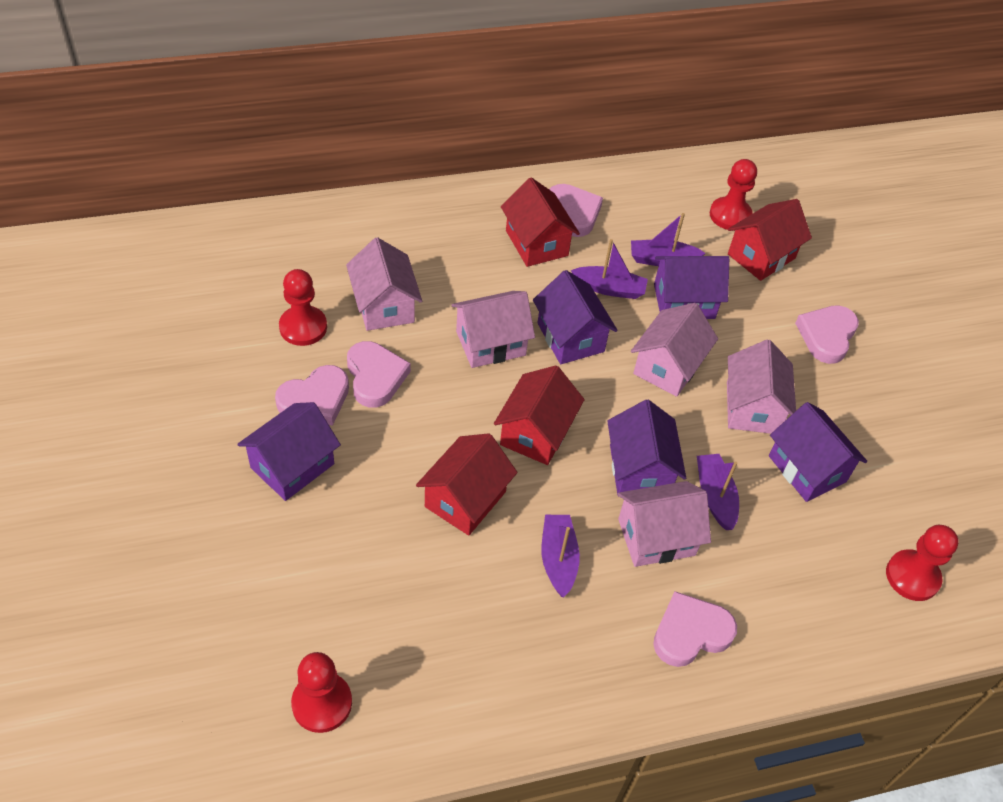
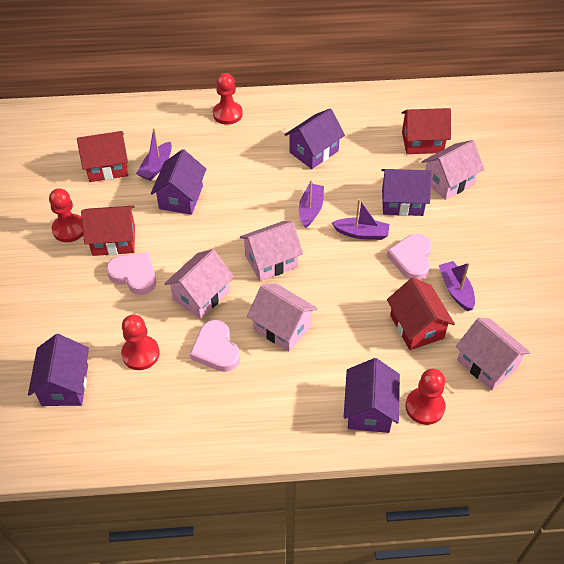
pink heart: [275,365,349,425] [347,341,411,408] [549,184,603,237] [653,591,737,667] [795,305,859,364] = 5 -> [106,252,156,295] [190,320,240,372] [387,234,432,280] = 3

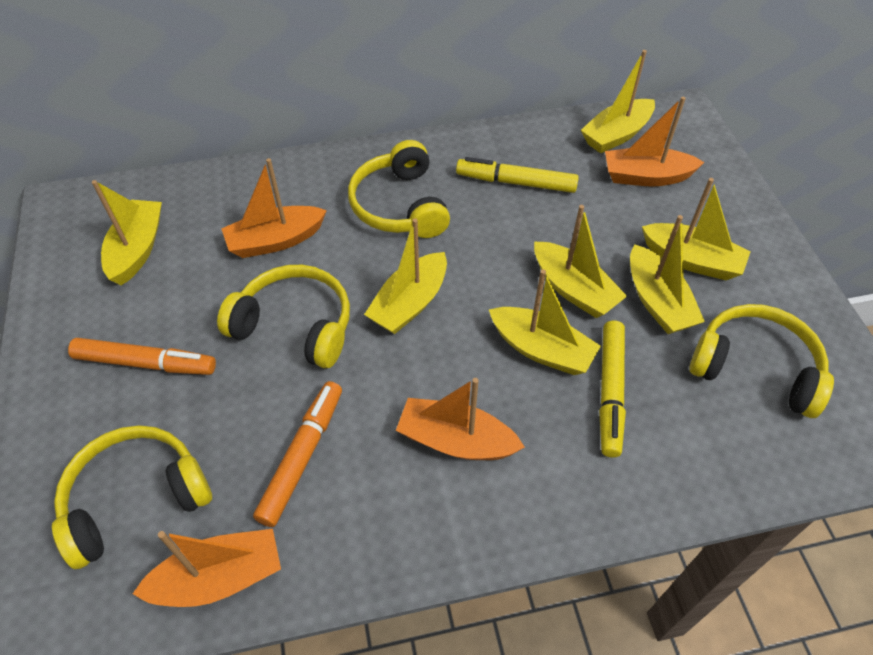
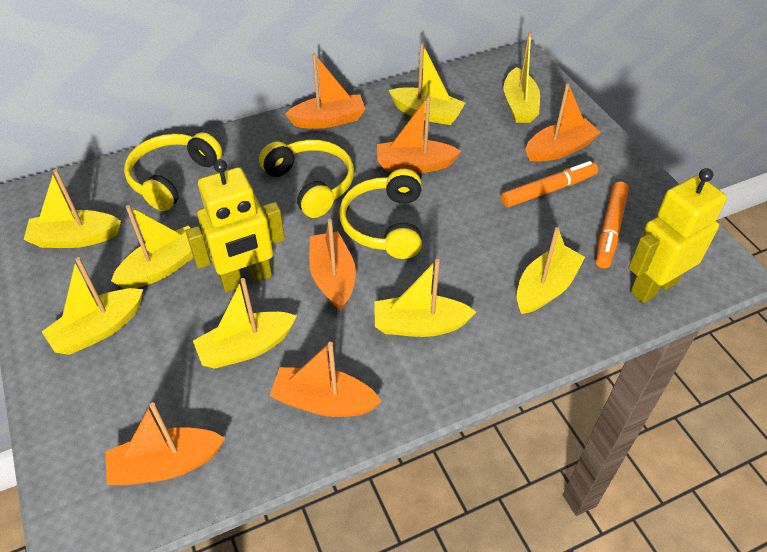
orange boat: [133,529,281,607] [221,158,327,258] [396,378,525,460] [605,97,704,187] = 4 -> [105,402,225,485] [269,342,382,417] [285,53,365,129] [309,219,356,311] [377,96,461,173] [525,83,601,162] = 6
yellow boat: [92,180,162,285] [364,218,447,334] [489,269,601,375] [534,205,627,318] [581,50,655,153] [630,215,705,334] [642,178,751,280] = 7 -> [24,169,121,248] [42,257,143,355] [111,205,193,289] [193,278,297,369] [374,259,476,337] [389,43,465,125] [504,32,540,123] [516,227,585,314] = 8
yellow headphones: [52,425,212,569] [217,265,350,368] [348,140,450,238] [690,304,834,418] = 4 -> [124,132,222,211] [259,140,354,218] [339,169,422,259] = 3
yellow marker: [456,157,579,193] [599,321,626,458] = 2 -> none = 0
yellow robot: none = 0 -> [186,159,285,293] [629,168,727,303] = 2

#####

Images are to be omitted; repeat the remaining data above exactly.

> OUTPUT OF THE TASK:
pink heart: [275,365,349,425] [347,341,411,408] [549,184,603,237] [653,591,737,667] [795,305,859,364] = 5 -> [106,252,156,295] [190,320,240,372] [387,234,432,280] = 3

orange boat: [133,529,281,607] [221,158,327,258] [396,378,525,460] [605,97,704,187] = 4 -> [105,402,225,485] [269,342,382,417] [285,53,365,129] [309,219,356,311] [377,96,461,173] [525,83,601,162] = 6
yellow boat: [92,180,162,285] [364,218,447,334] [489,269,601,375] [534,205,627,318] [581,50,655,153] [630,215,705,334] [642,178,751,280] = 7 -> [24,169,121,248] [42,257,143,355] [111,205,193,289] [193,278,297,369] [374,259,476,337] [389,43,465,125] [504,32,540,123] [516,227,585,314] = 8
yellow headphones: [52,425,212,569] [217,265,350,368] [348,140,450,238] [690,304,834,418] = 4 -> [124,132,222,211] [259,140,354,218] [339,169,422,259] = 3
yellow marker: [456,157,579,193] [599,321,626,458] = 2 -> none = 0
yellow robot: none = 0 -> [186,159,285,293] [629,168,727,303] = 2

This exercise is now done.